→ Data records:
........

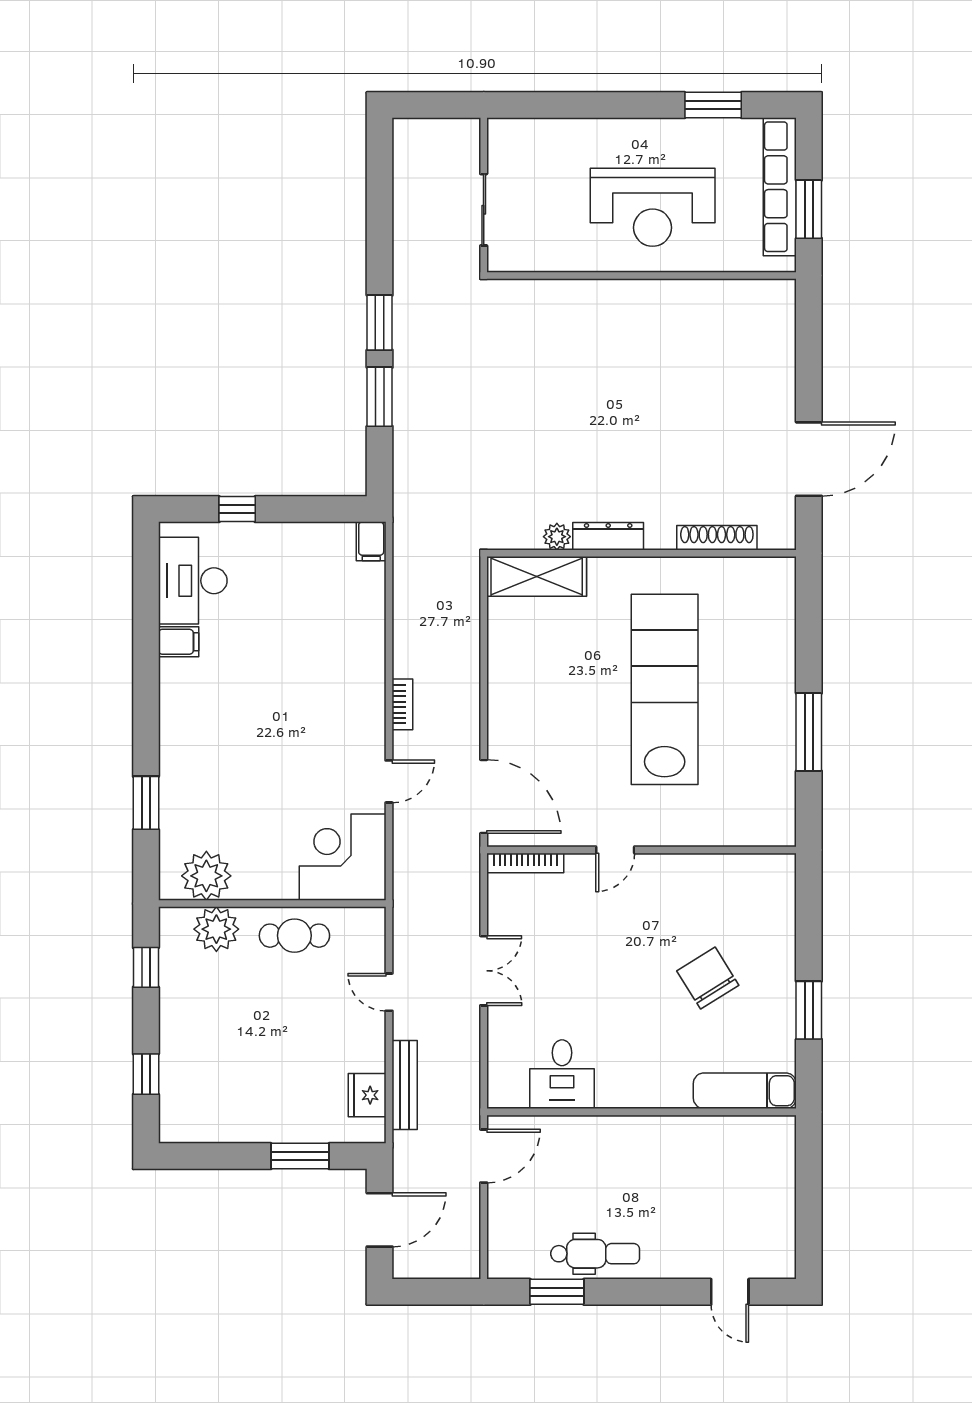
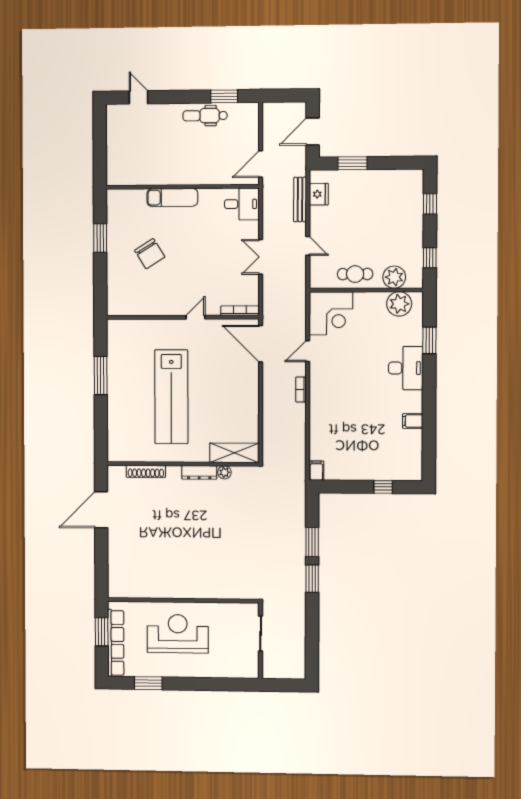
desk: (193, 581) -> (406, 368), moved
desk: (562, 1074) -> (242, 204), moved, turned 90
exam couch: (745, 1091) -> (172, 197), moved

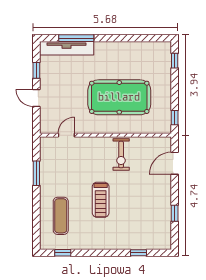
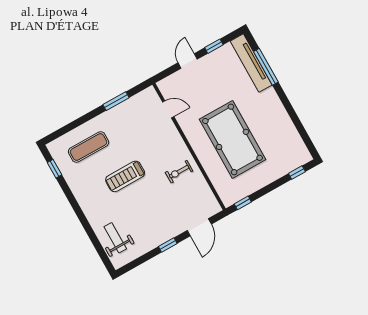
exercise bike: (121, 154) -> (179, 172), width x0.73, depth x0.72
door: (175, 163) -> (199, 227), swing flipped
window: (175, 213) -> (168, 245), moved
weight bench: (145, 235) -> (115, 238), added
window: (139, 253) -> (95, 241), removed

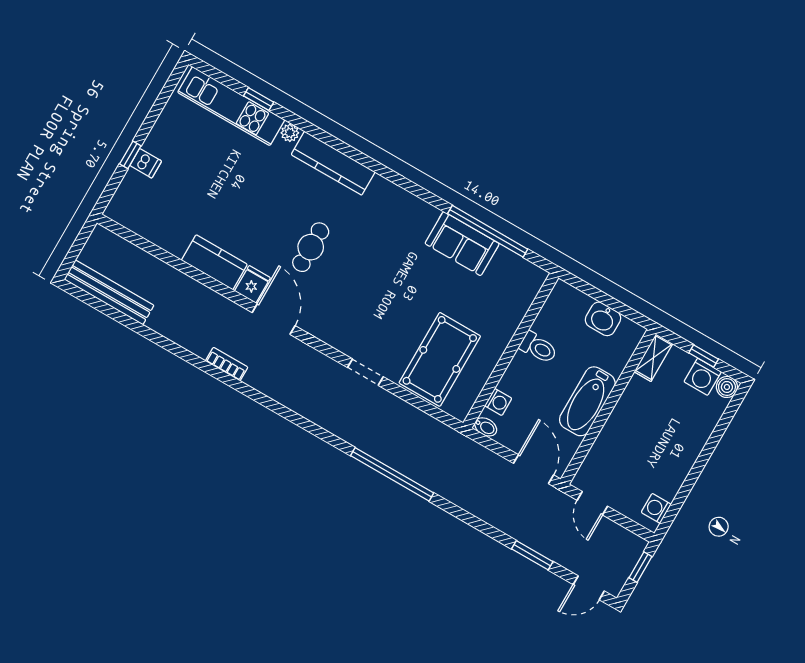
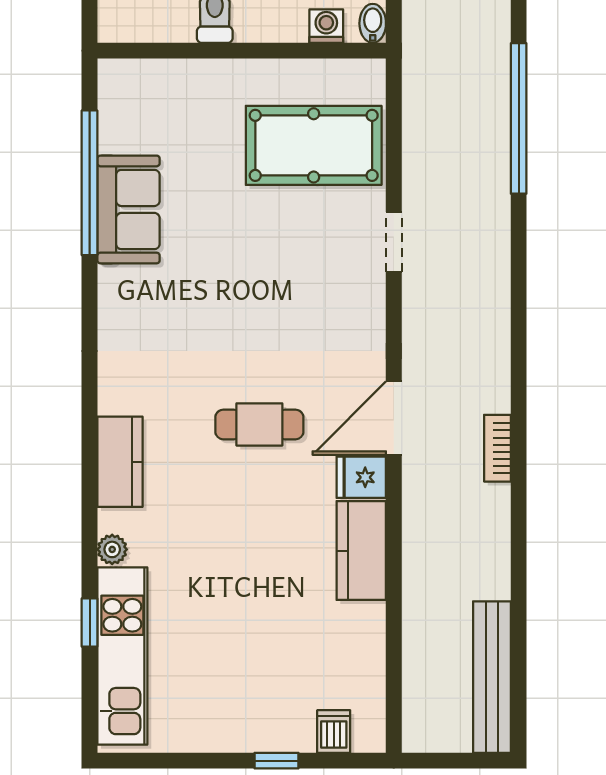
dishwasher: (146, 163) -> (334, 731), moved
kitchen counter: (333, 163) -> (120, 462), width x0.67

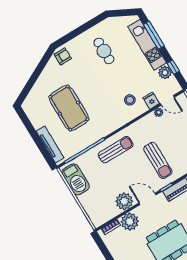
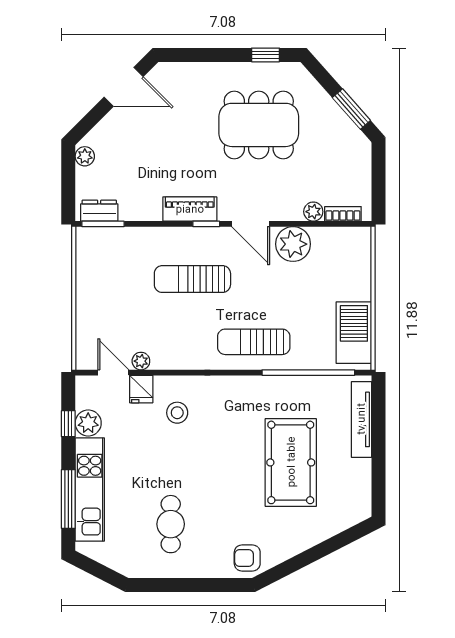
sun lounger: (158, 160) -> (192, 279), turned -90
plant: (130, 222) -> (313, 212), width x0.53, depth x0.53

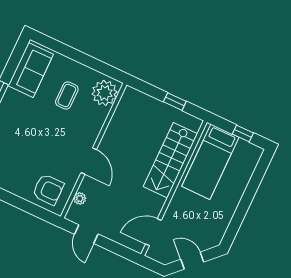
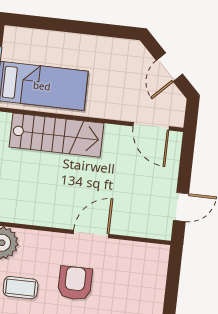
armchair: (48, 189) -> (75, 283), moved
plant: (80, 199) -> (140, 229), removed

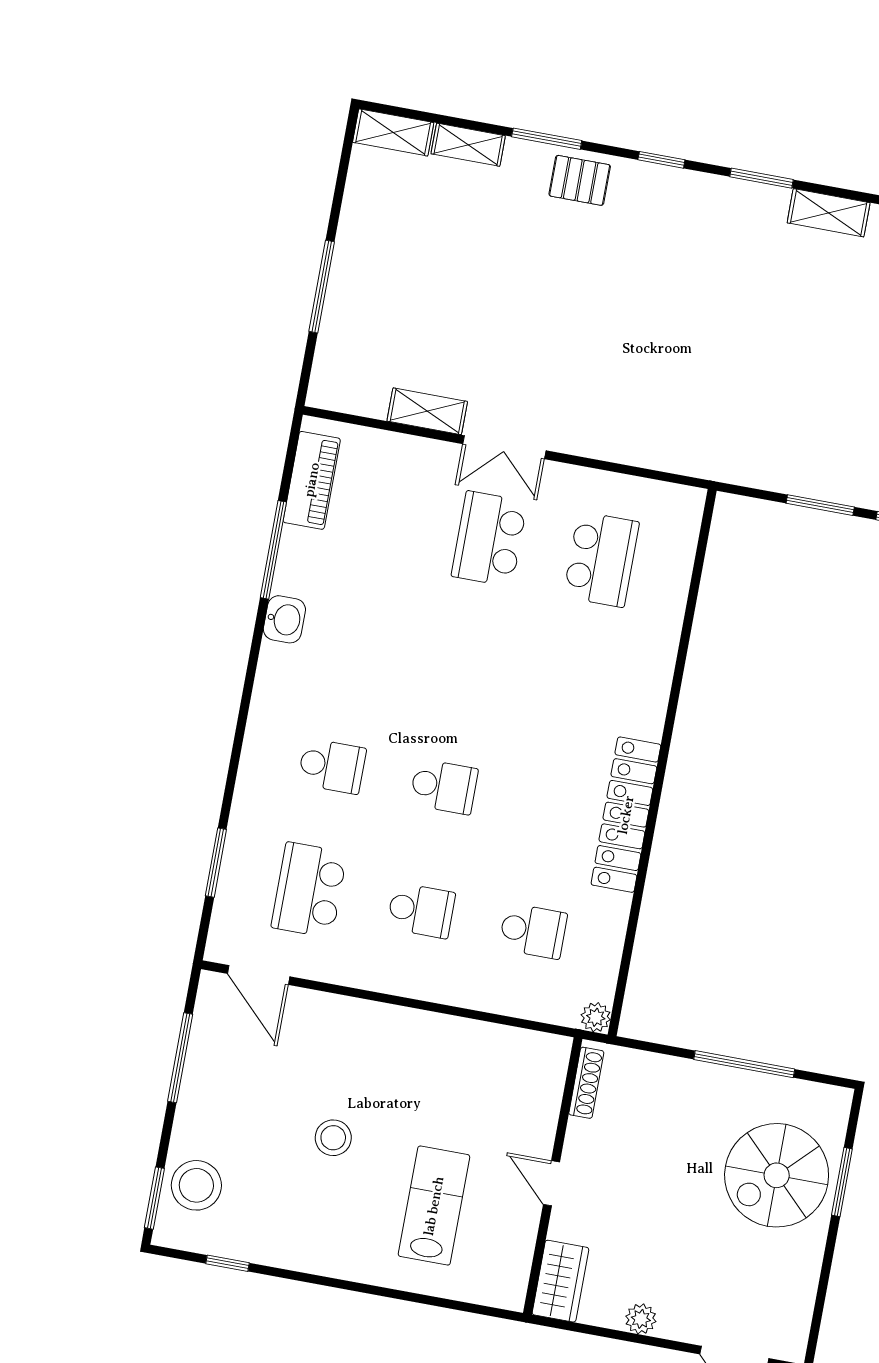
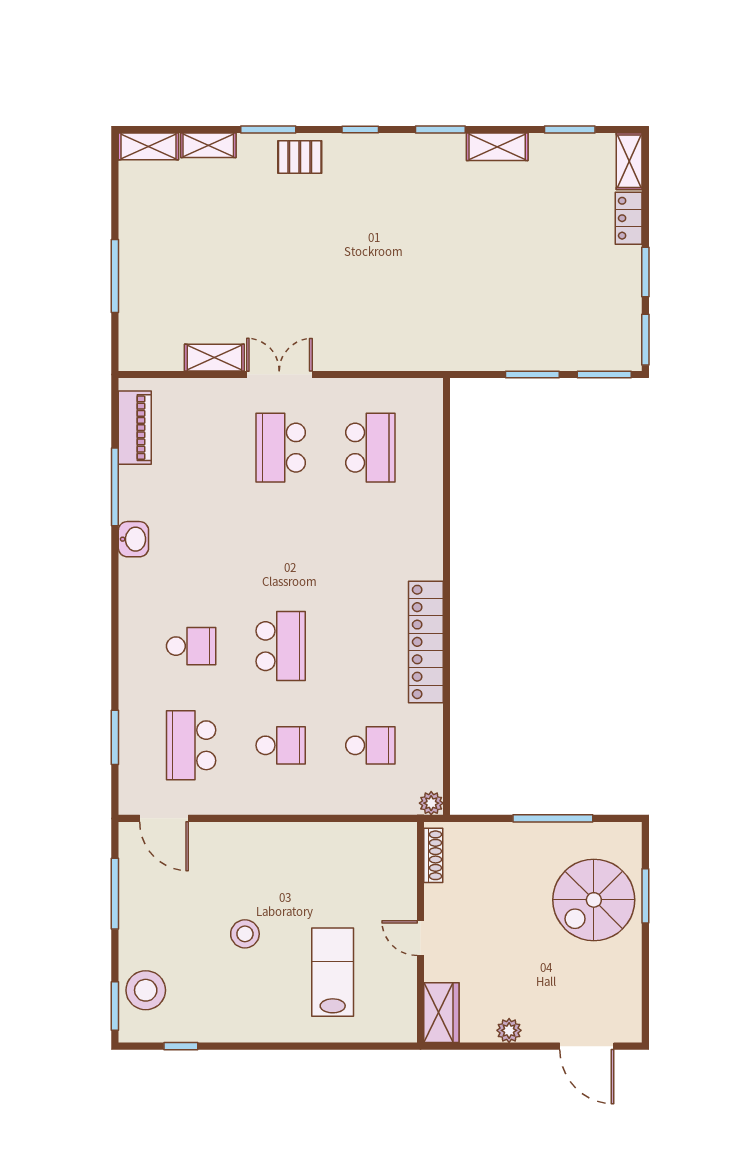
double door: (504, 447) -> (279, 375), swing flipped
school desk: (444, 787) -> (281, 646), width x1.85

........

→ Action item: Please repeat everything in the data above except the pictures, exactly as it reads.

→ Response for this exercise:
desk: (193, 581) -> (406, 368), moved
desk: (562, 1074) -> (242, 204), moved, turned 90
exam couch: (745, 1091) -> (172, 197), moved

exercise bike: (121, 154) -> (179, 172), width x0.73, depth x0.72
door: (175, 163) -> (199, 227), swing flipped
window: (175, 213) -> (168, 245), moved
weight bench: (145, 235) -> (115, 238), added
window: (139, 253) -> (95, 241), removed

dishwasher: (146, 163) -> (334, 731), moved
kitchen counter: (333, 163) -> (120, 462), width x0.67

sun lounger: (158, 160) -> (192, 279), turned -90
plant: (130, 222) -> (313, 212), width x0.53, depth x0.53

armchair: (48, 189) -> (75, 283), moved
plant: (80, 199) -> (140, 229), removed

double door: (504, 447) -> (279, 375), swing flipped
school desk: (444, 787) -> (281, 646), width x1.85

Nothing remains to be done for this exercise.